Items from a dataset
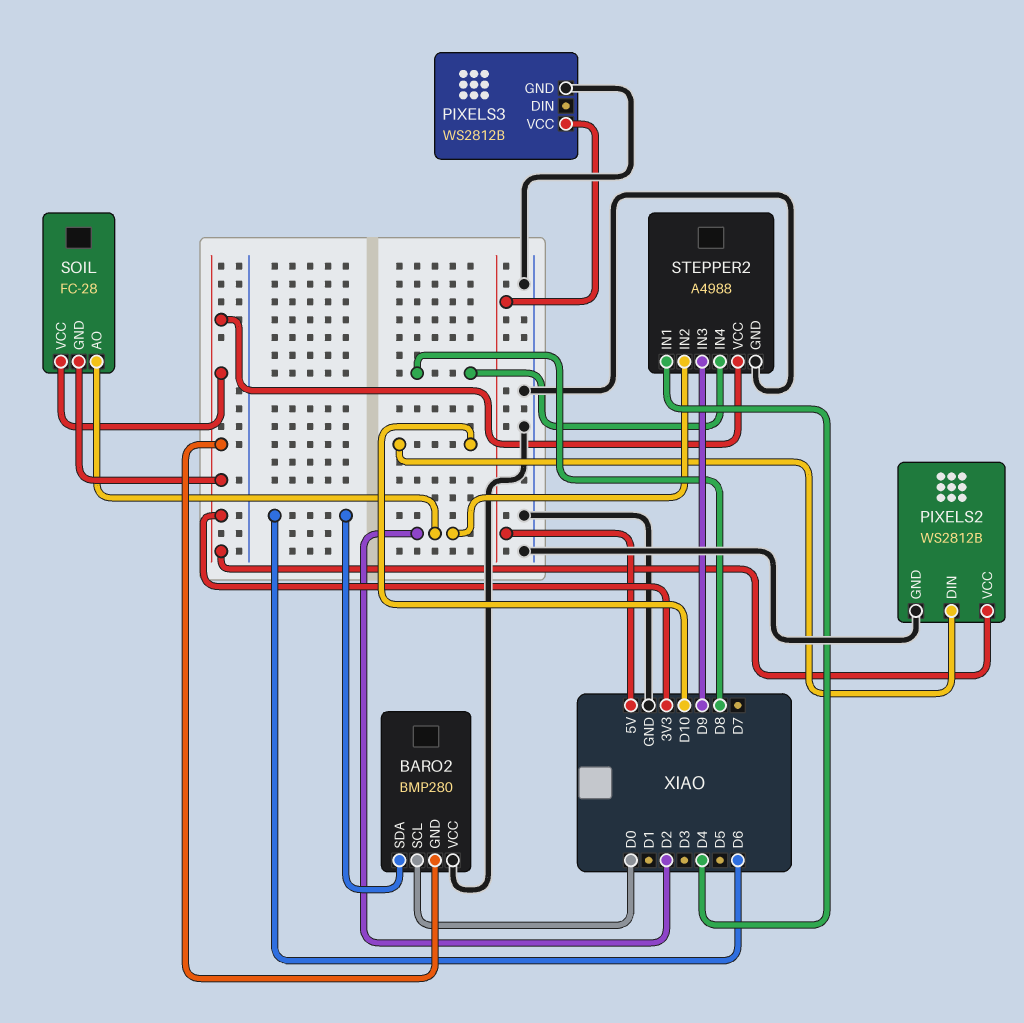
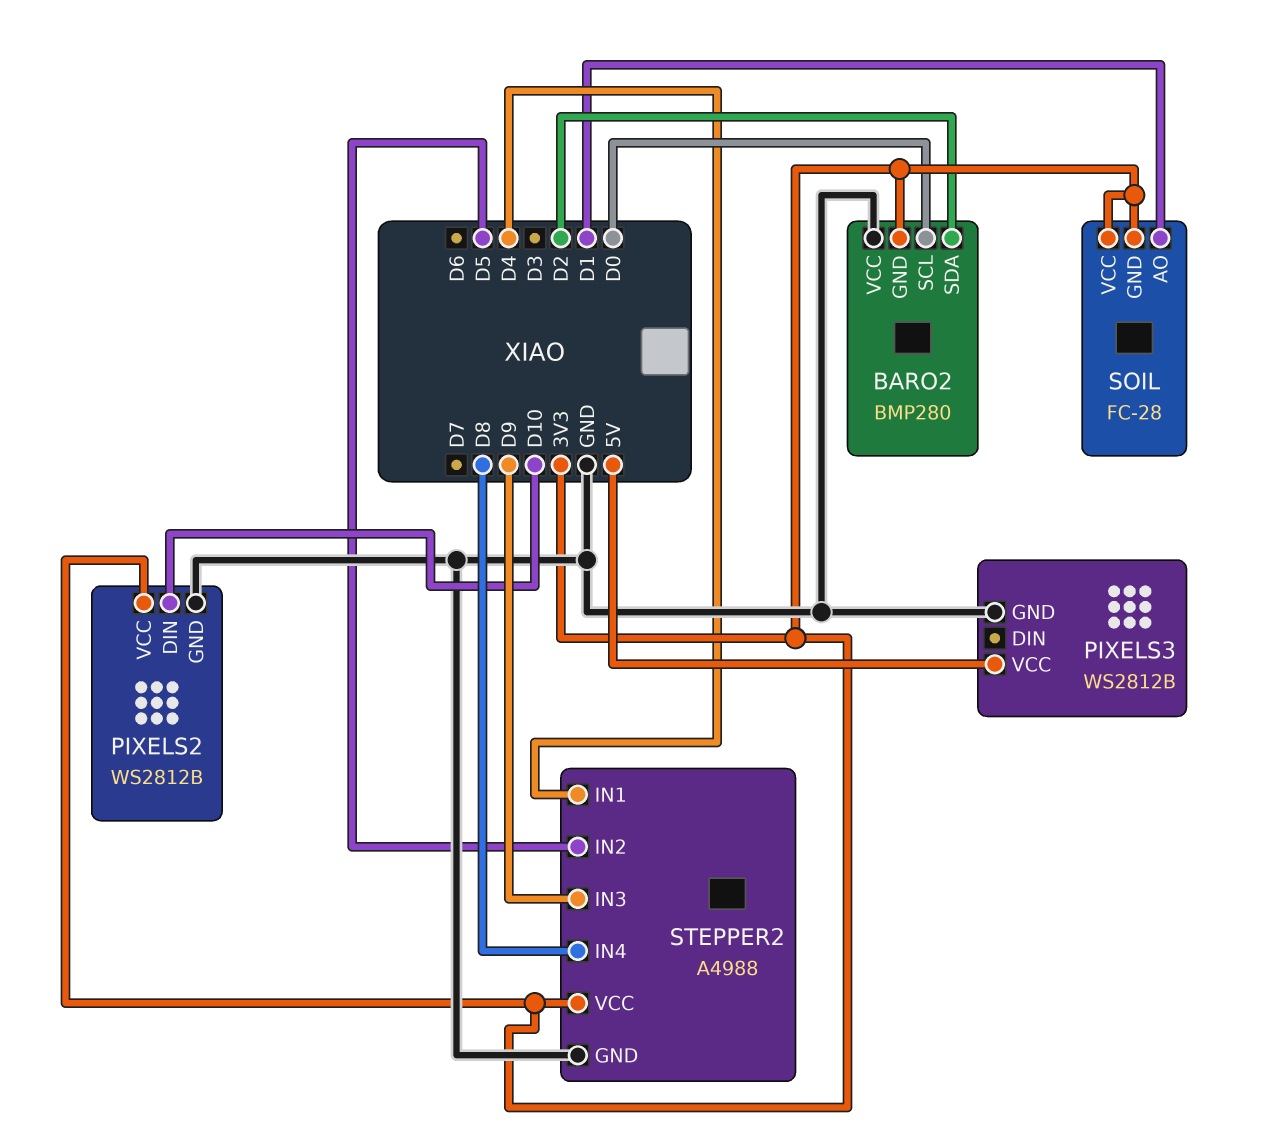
BARO2 pin SDA: D6 -> D2
SOIL pin AO: D2 -> D1
STEPPER2 pin IN2: D2 -> D5

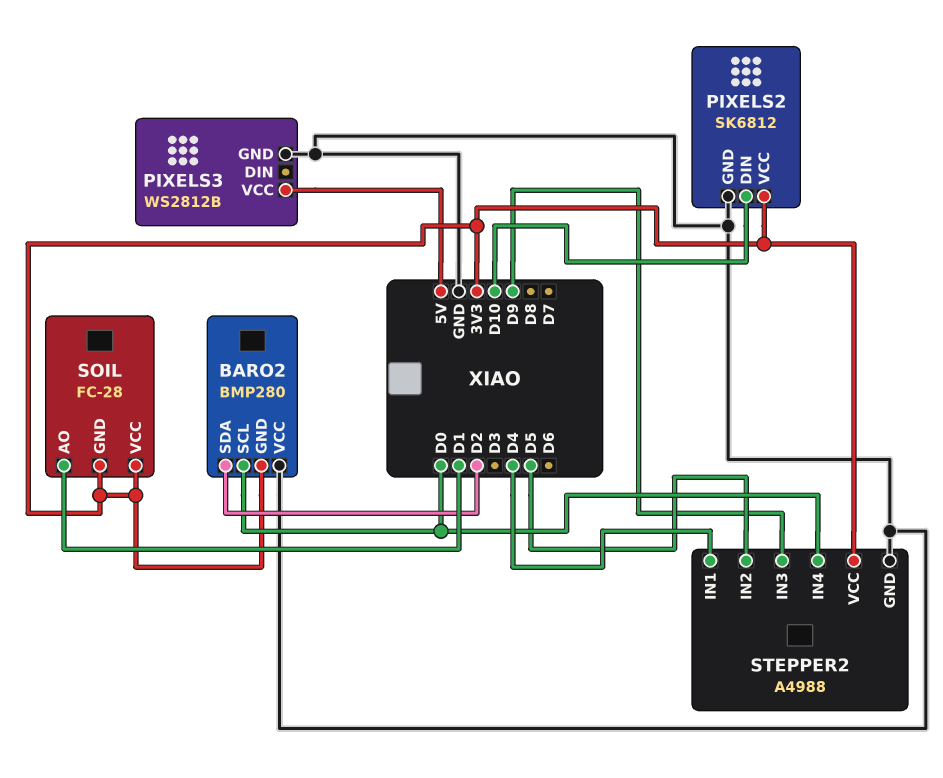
PIXELS2: WS2812B -> SK6812
STEPPER2 pin IN4: D8 -> D0

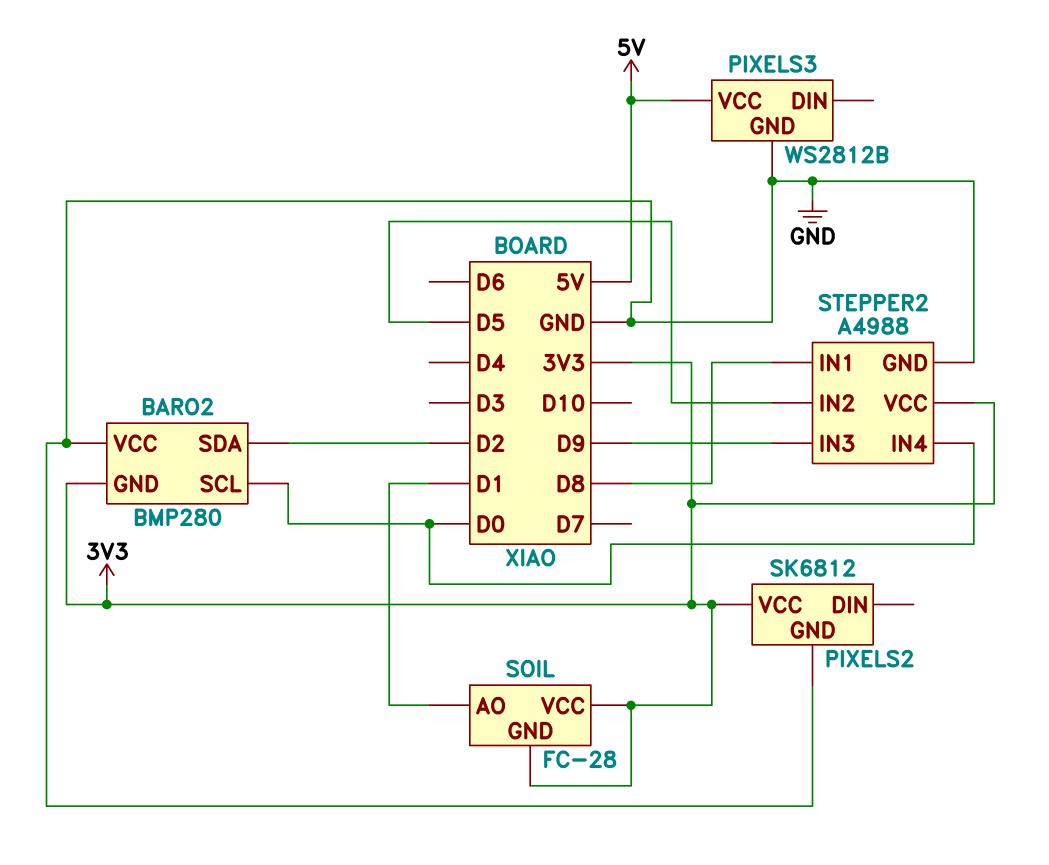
PIXELS2 pin DIN: D10 -> none
STEPPER2 pin IN1: D4 -> D8

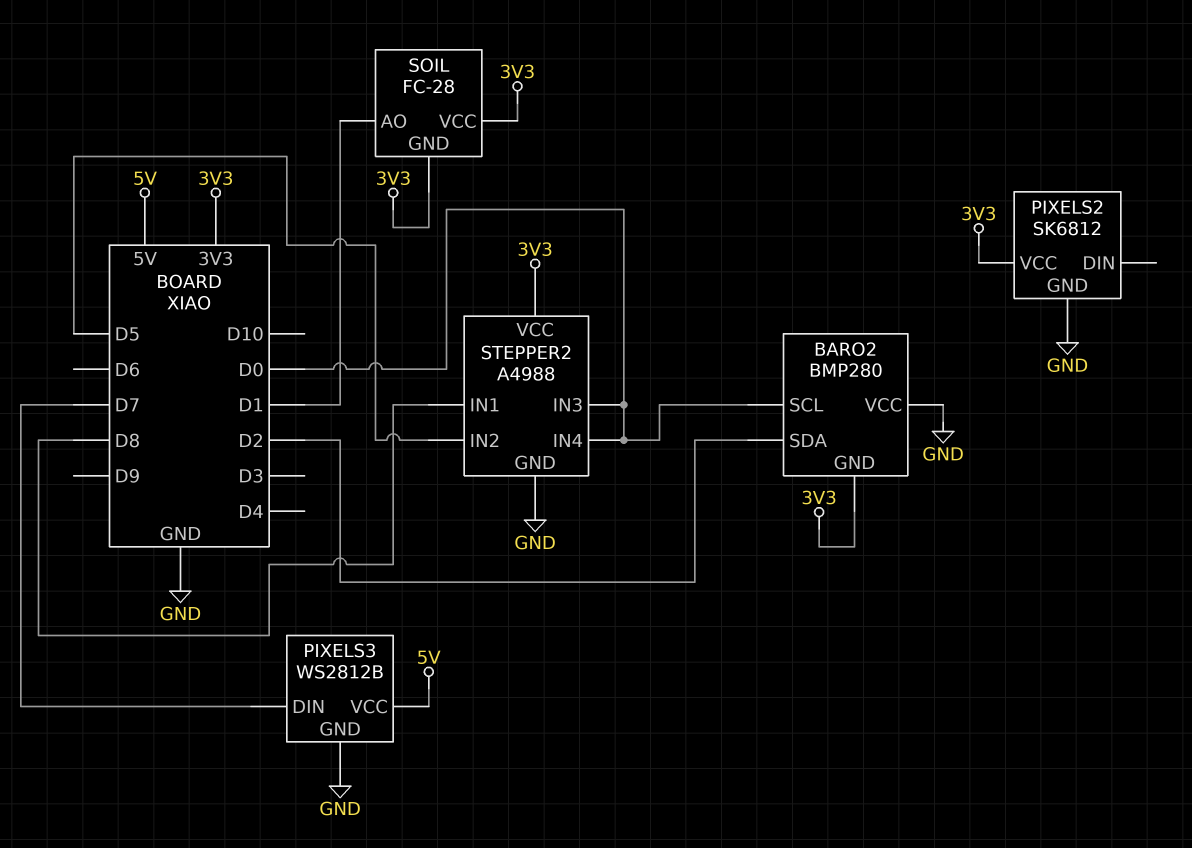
PIXELS3 pin DIN: none -> D7
STEPPER2 pin IN3: D9 -> D0

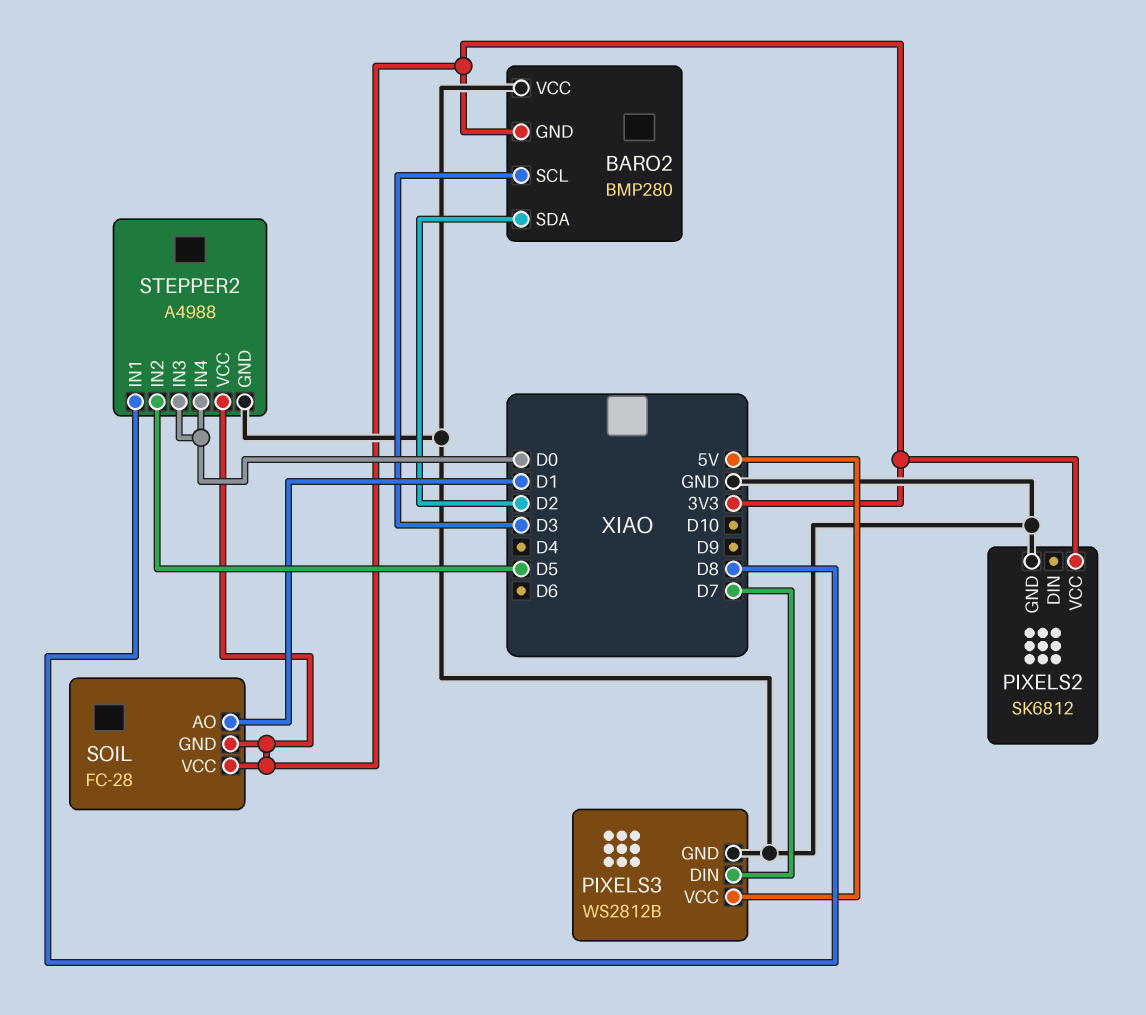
BARO2 pin SCL: D0 -> D3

=== Exercise description ===
Type out the data above once more, exactly, with no images included.

=== Reply ===
BARO2 pin SDA: D6 -> D2
SOIL pin AO: D2 -> D1
STEPPER2 pin IN2: D2 -> D5

PIXELS2: WS2812B -> SK6812
STEPPER2 pin IN4: D8 -> D0

PIXELS2 pin DIN: D10 -> none
STEPPER2 pin IN1: D4 -> D8

PIXELS3 pin DIN: none -> D7
STEPPER2 pin IN3: D9 -> D0

BARO2 pin SCL: D0 -> D3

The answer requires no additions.